[RECORDS]

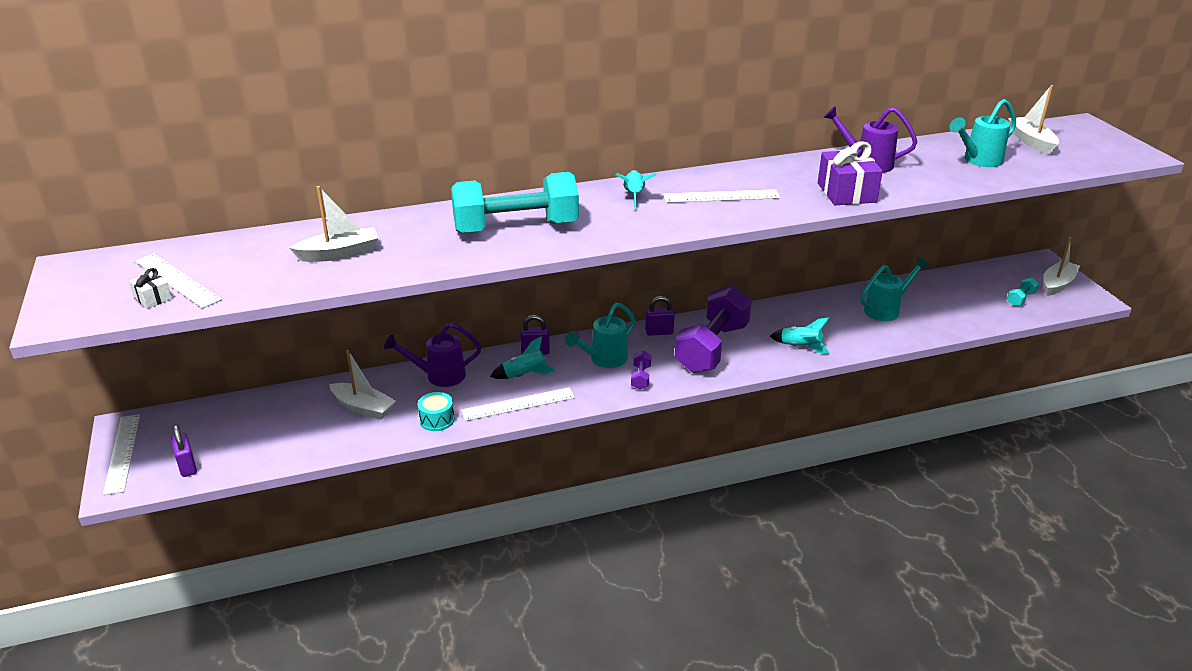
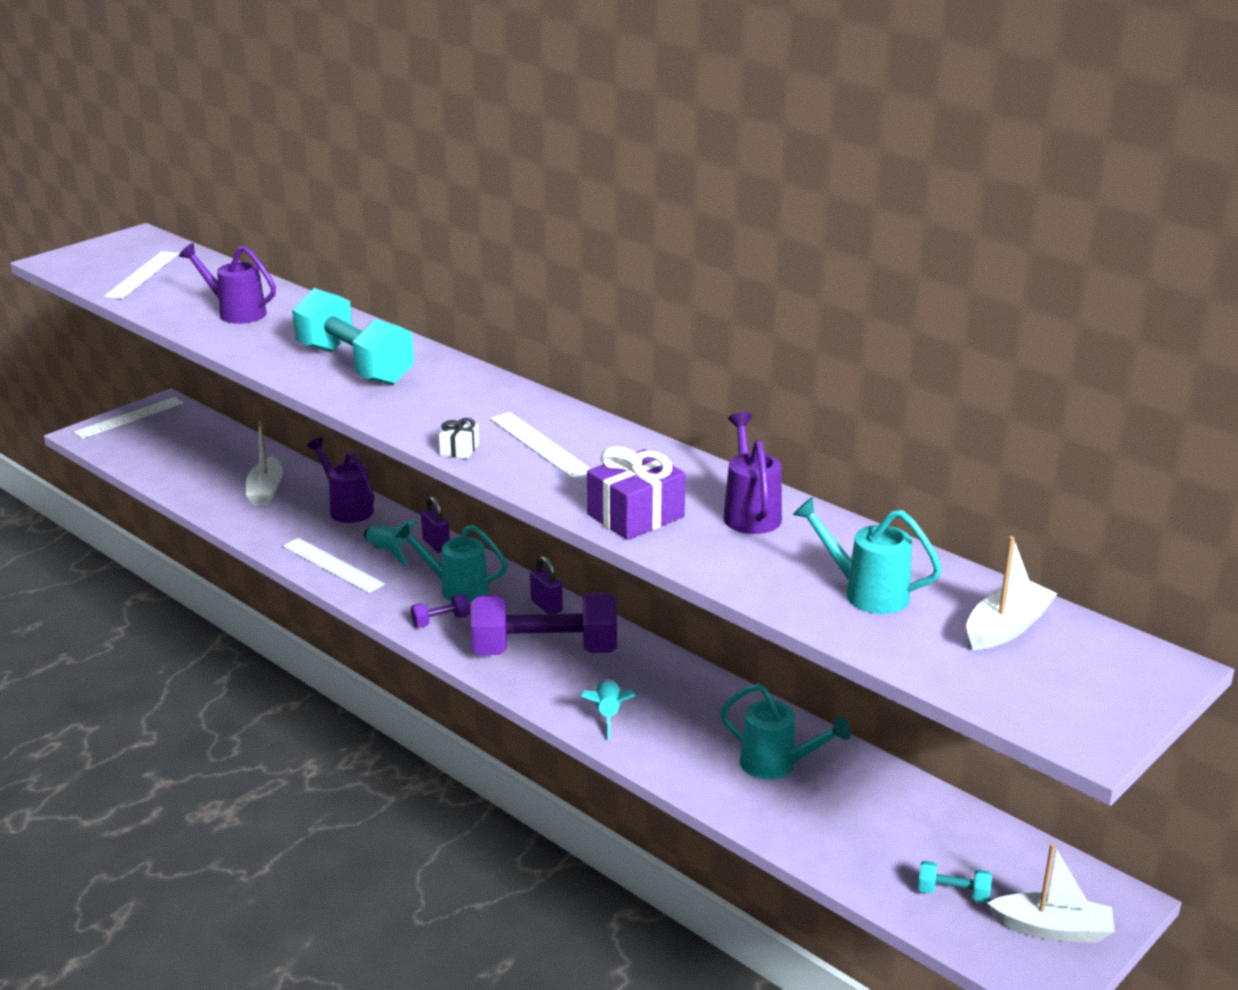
camera: 60 degrees right, 5 degrees down
(153, 298) = (107, 277): white gift -> white gift (459, 449)
(187, 466) = (129, 449): purple padlock -> none
(339, 254) = (235, 312): white boat -> purple watering can
(437, 420) = (274, 532): turquoise drum -> none
(634, 196) = (488, 400): turquoise rocket -> none

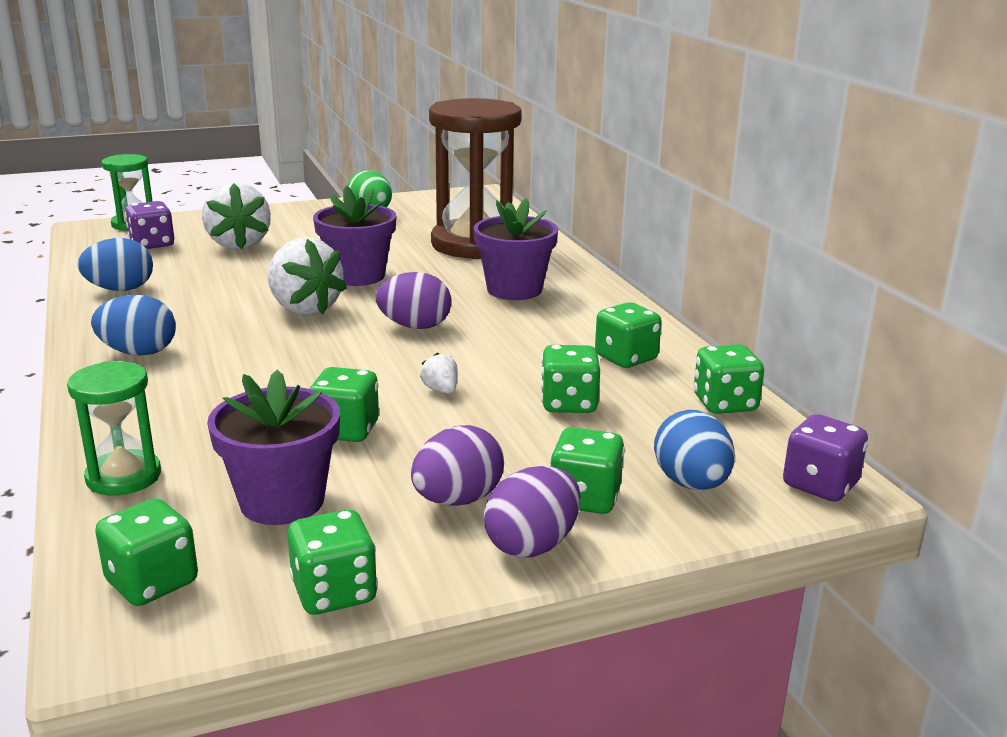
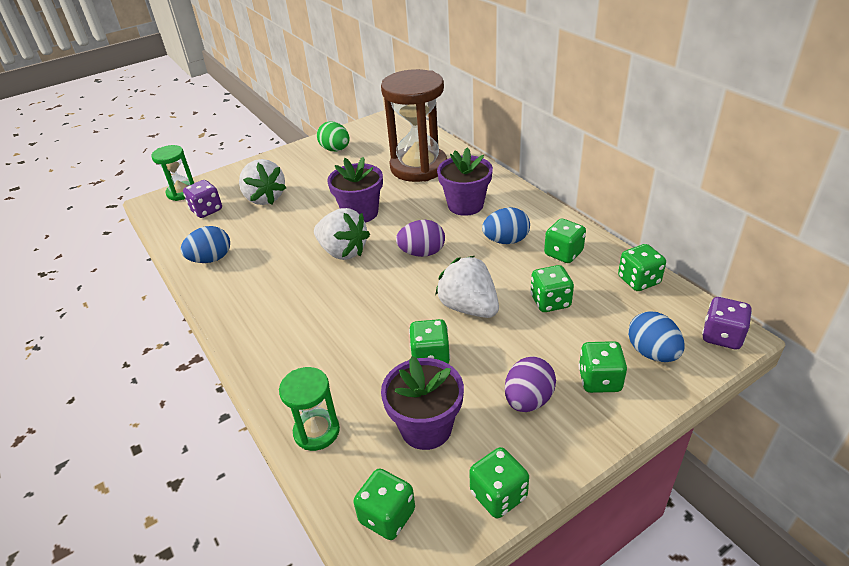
camera: 10 degrees left, 15 degrees up
(138, 352) = (259, 317): blue egg -> blue egg (506, 241)
(441, 390) = (469, 307): white strawberry -> white strawberry, size x2.35
(532, 545) = (589, 426): purple egg -> none

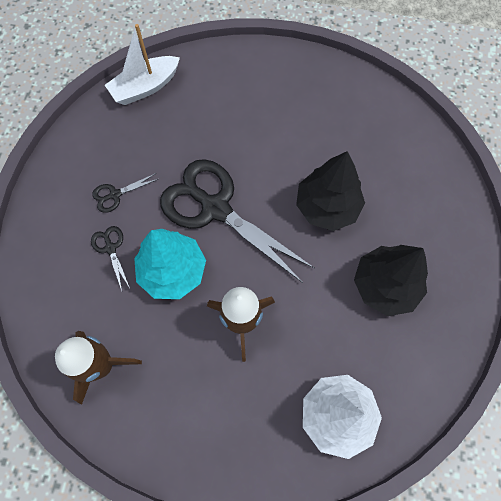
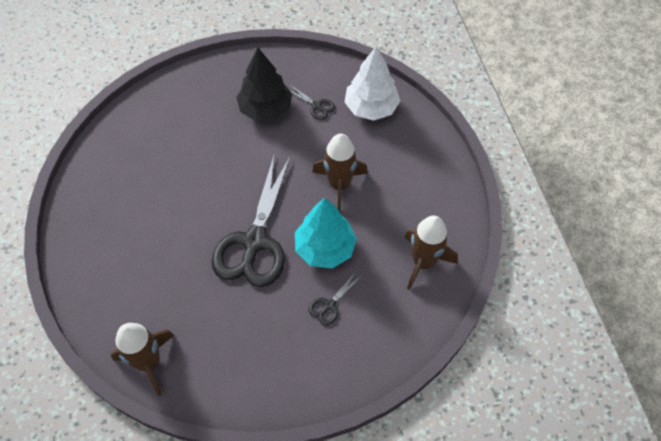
camera: 115 degrees left, 10 degrees down
(115, 195) = (278, 328): black scissors -> black scissors (316, 106)
(145, 87) = (149, 362): white boat -> brown rocket
(327, 206) = (217, 164): black tree -> none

[WHAT IS EXPECTED] A word-for-word copy of the records is required. Leave out every picture.

[SOLVED EXERCISE]
camera: 60 degrees right, 5 degrees down
(153, 298) = (107, 277): white gift -> white gift (459, 449)
(187, 466) = (129, 449): purple padlock -> none
(339, 254) = (235, 312): white boat -> purple watering can
(437, 420) = (274, 532): turquoise drum -> none
(634, 196) = (488, 400): turquoise rocket -> none

camera: 10 degrees left, 15 degrees up
(138, 352) = (259, 317): blue egg -> blue egg (506, 241)
(441, 390) = (469, 307): white strawberry -> white strawberry, size x2.35
(532, 545) = (589, 426): purple egg -> none

camera: 115 degrees left, 10 degrees down
(115, 195) = (278, 328): black scissors -> black scissors (316, 106)
(145, 87) = (149, 362): white boat -> brown rocket
(327, 206) = (217, 164): black tree -> none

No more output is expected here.